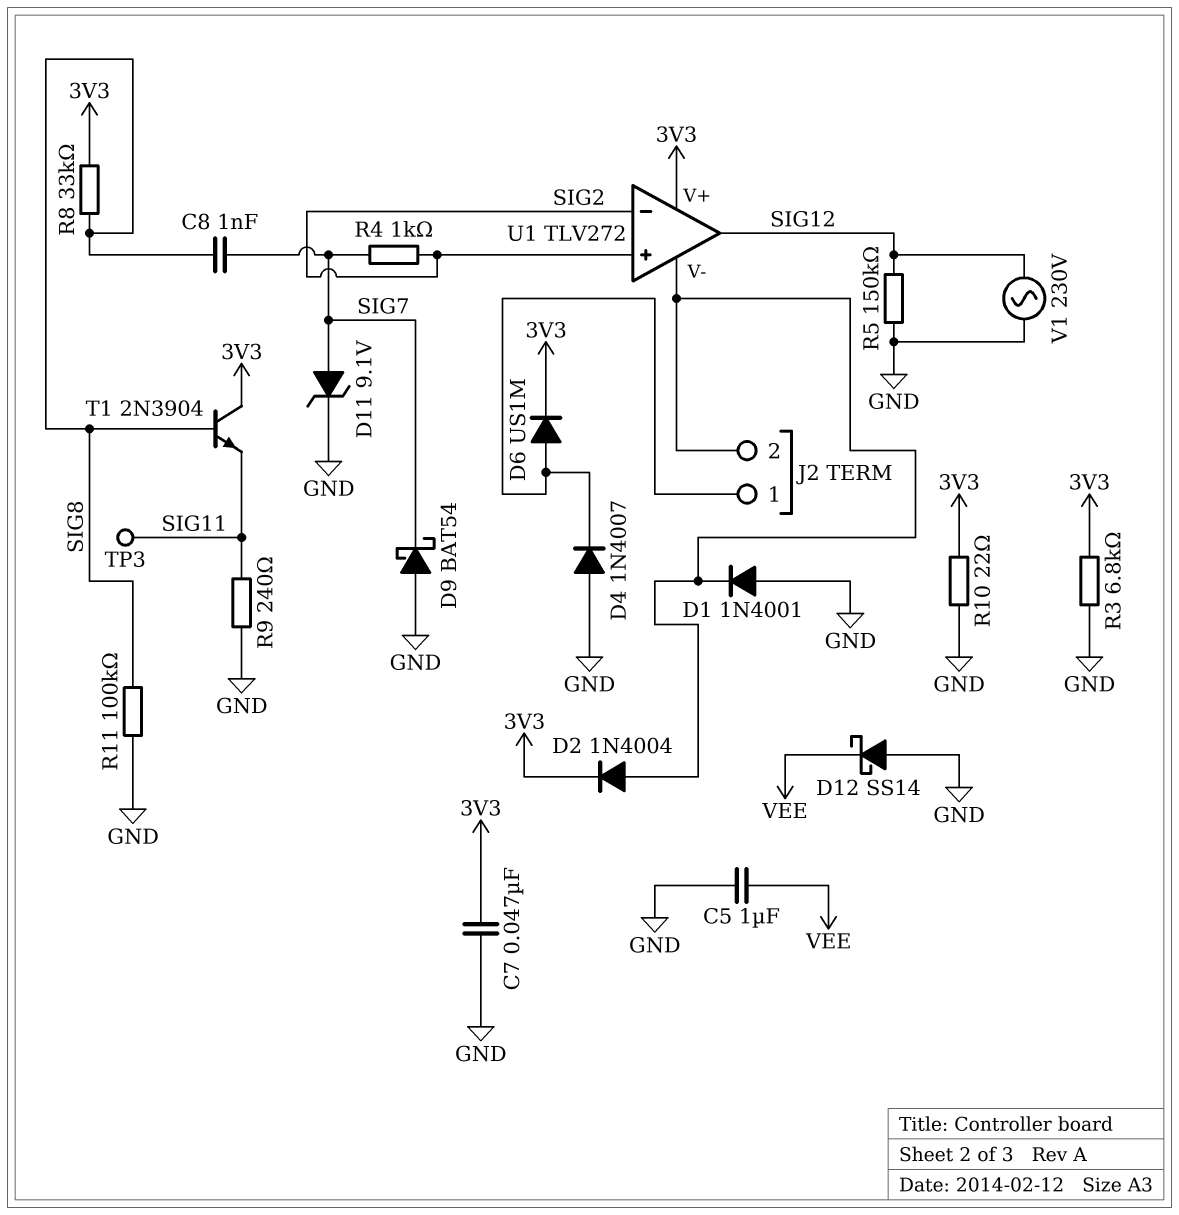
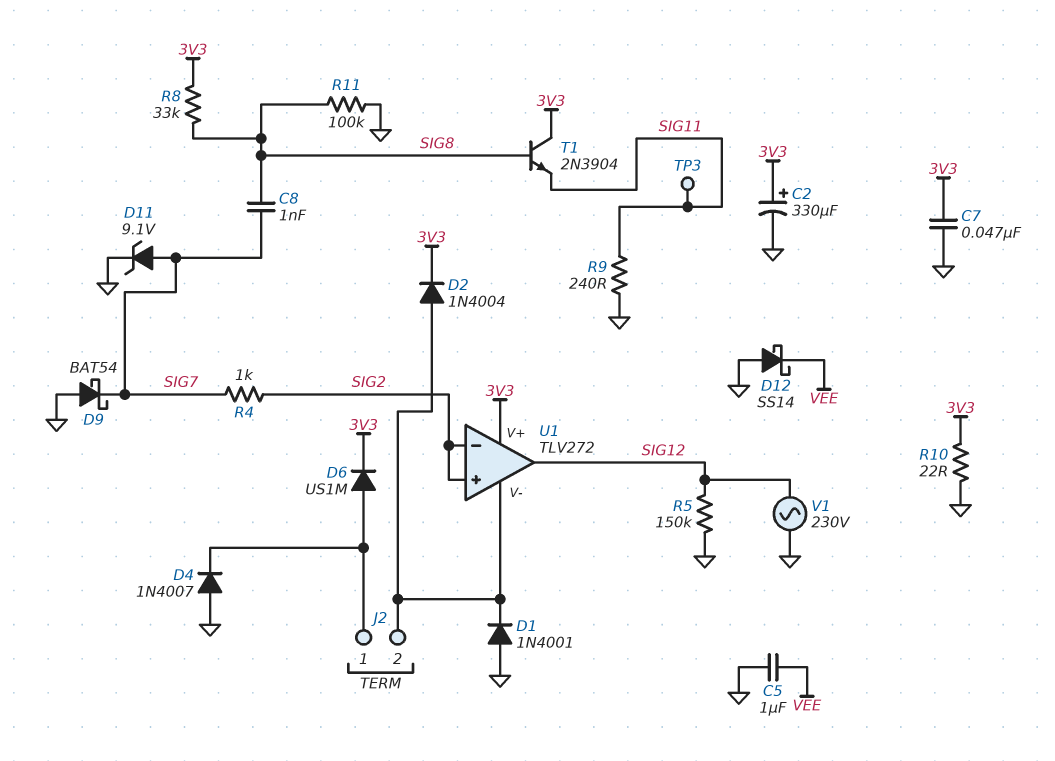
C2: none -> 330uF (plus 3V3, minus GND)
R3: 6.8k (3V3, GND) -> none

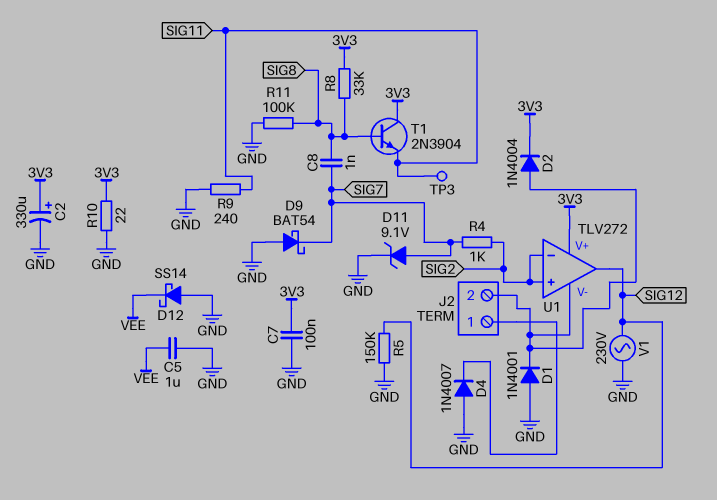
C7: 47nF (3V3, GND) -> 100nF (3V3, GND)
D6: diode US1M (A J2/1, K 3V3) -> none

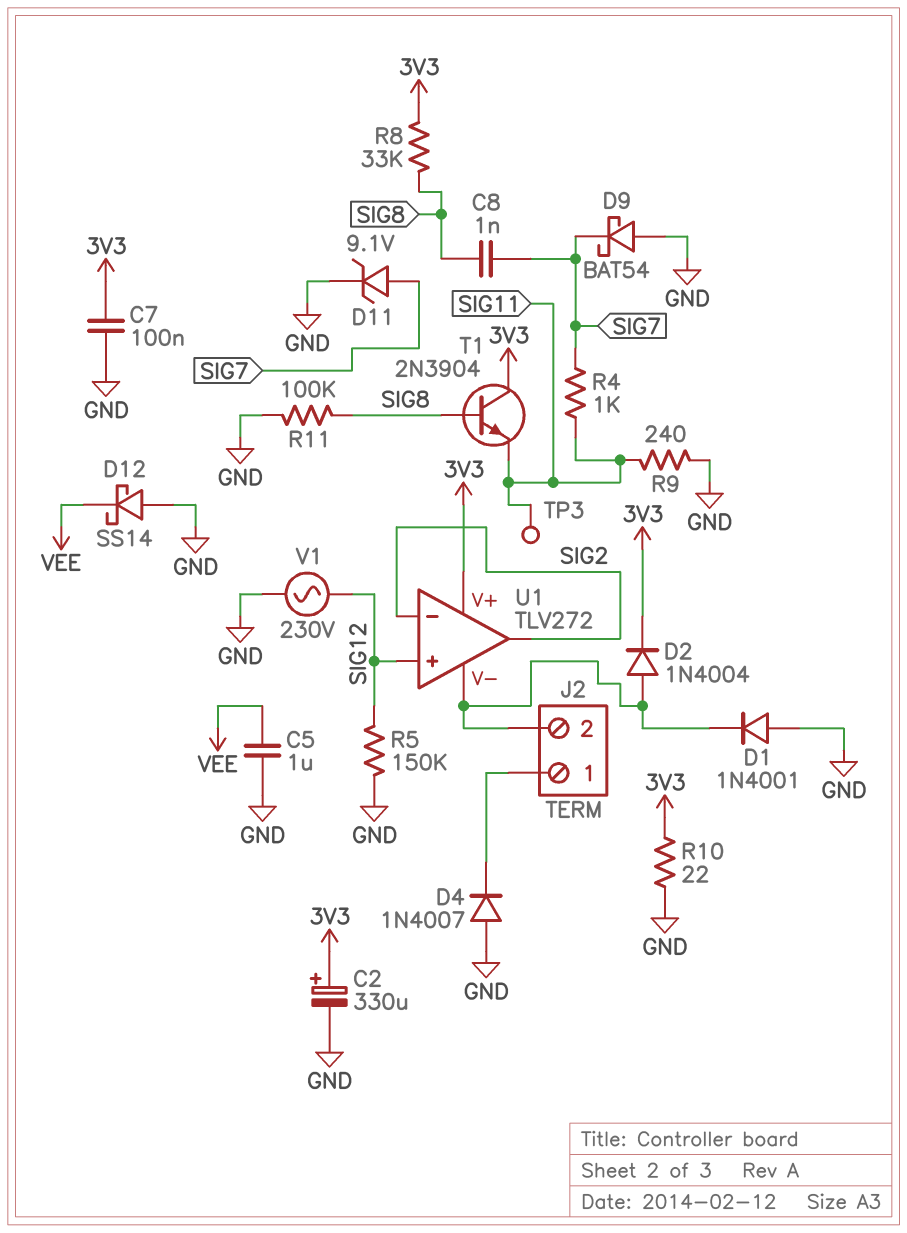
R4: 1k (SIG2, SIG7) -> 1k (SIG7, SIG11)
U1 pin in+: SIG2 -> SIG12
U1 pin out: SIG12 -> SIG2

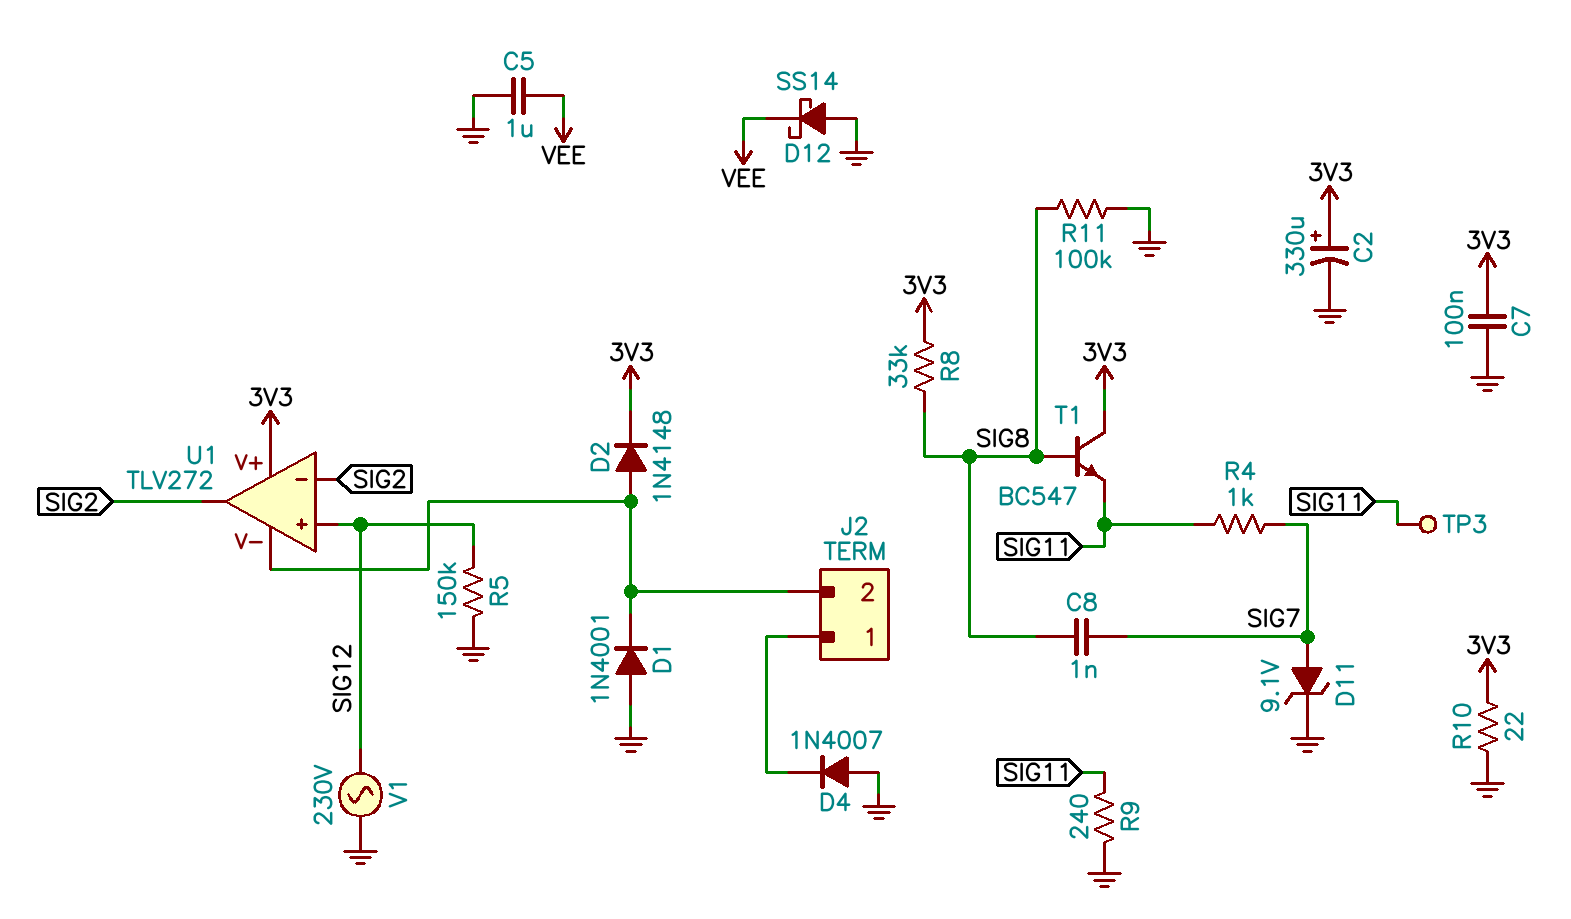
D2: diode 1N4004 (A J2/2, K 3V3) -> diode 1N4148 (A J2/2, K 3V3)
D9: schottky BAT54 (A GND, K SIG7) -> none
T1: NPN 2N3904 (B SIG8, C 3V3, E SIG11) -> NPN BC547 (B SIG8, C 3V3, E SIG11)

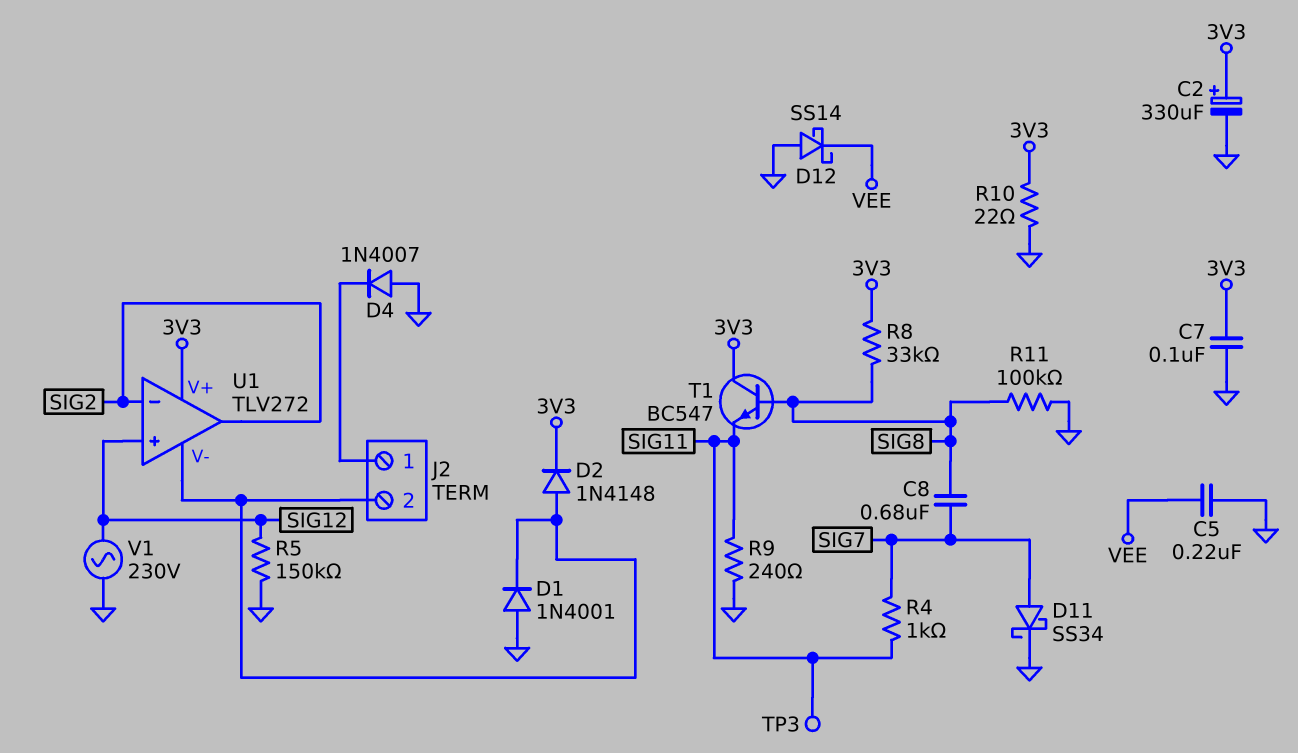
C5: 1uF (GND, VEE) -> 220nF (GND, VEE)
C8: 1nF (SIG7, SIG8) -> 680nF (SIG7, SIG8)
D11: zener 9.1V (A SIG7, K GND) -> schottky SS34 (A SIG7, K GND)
--------------------------------
# Task prompt
Repeat, exactly and only, the lines above from the one containing "C8: 1nF (SIG7, SIG8) -> 680nF (SIG7, SIG8)" through the end of the material.

# Response area
C8: 1nF (SIG7, SIG8) -> 680nF (SIG7, SIG8)
D11: zener 9.1V (A SIG7, K GND) -> schottky SS34 (A SIG7, K GND)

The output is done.